Only the lines from the one holding "(458, 113) = (548, 348): purple" to the final line of the material below belong in the answer, transcribed exactly.

───

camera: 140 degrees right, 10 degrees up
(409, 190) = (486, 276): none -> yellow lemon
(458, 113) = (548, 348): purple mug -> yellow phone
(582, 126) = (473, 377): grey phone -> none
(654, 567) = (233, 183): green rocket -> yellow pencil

───

§ Exercise answer:
(458, 113) = (548, 348): purple mug -> yellow phone
(582, 126) = (473, 377): grey phone -> none
(654, 567) = (233, 183): green rocket -> yellow pencil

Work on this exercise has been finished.